### Exercise aim
Write out once more the lines running from the top of the entries below to the line with "brown plate O11", both ends included.

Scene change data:
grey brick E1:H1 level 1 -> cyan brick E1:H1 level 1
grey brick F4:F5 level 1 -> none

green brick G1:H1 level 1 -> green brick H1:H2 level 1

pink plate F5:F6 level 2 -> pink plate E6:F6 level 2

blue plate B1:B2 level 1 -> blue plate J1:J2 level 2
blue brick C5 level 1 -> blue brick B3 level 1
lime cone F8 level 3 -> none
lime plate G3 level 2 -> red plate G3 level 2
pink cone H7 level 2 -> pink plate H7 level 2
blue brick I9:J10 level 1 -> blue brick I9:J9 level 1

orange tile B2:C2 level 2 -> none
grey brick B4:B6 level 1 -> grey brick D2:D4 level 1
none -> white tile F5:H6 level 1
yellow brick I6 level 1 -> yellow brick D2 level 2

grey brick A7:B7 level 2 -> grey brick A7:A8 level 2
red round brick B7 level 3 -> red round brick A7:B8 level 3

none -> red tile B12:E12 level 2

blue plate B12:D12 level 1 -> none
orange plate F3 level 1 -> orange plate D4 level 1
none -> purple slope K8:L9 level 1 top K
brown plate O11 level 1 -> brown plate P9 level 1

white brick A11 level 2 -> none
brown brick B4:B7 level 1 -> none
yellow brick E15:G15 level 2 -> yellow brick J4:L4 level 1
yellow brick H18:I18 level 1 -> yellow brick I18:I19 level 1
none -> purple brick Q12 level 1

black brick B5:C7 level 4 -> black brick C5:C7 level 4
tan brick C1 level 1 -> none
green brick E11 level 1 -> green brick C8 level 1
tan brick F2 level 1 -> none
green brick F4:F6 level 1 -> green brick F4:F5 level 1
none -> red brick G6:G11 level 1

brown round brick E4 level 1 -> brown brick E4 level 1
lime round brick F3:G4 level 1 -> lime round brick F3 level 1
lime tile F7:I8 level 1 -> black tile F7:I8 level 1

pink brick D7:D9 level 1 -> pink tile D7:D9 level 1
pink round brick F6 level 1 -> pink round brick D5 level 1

### Your solution
grey brick E1:H1 level 1 -> cyan brick E1:H1 level 1
grey brick F4:F5 level 1 -> none

green brick G1:H1 level 1 -> green brick H1:H2 level 1

pink plate F5:F6 level 2 -> pink plate E6:F6 level 2

blue plate B1:B2 level 1 -> blue plate J1:J2 level 2
blue brick C5 level 1 -> blue brick B3 level 1
lime cone F8 level 3 -> none
lime plate G3 level 2 -> red plate G3 level 2
pink cone H7 level 2 -> pink plate H7 level 2
blue brick I9:J10 level 1 -> blue brick I9:J9 level 1

orange tile B2:C2 level 2 -> none
grey brick B4:B6 level 1 -> grey brick D2:D4 level 1
none -> white tile F5:H6 level 1
yellow brick I6 level 1 -> yellow brick D2 level 2

grey brick A7:B7 level 2 -> grey brick A7:A8 level 2
red round brick B7 level 3 -> red round brick A7:B8 level 3

none -> red tile B12:E12 level 2

blue plate B12:D12 level 1 -> none
orange plate F3 level 1 -> orange plate D4 level 1
none -> purple slope K8:L9 level 1 top K
brown plate O11 level 1 -> brown plate P9 level 1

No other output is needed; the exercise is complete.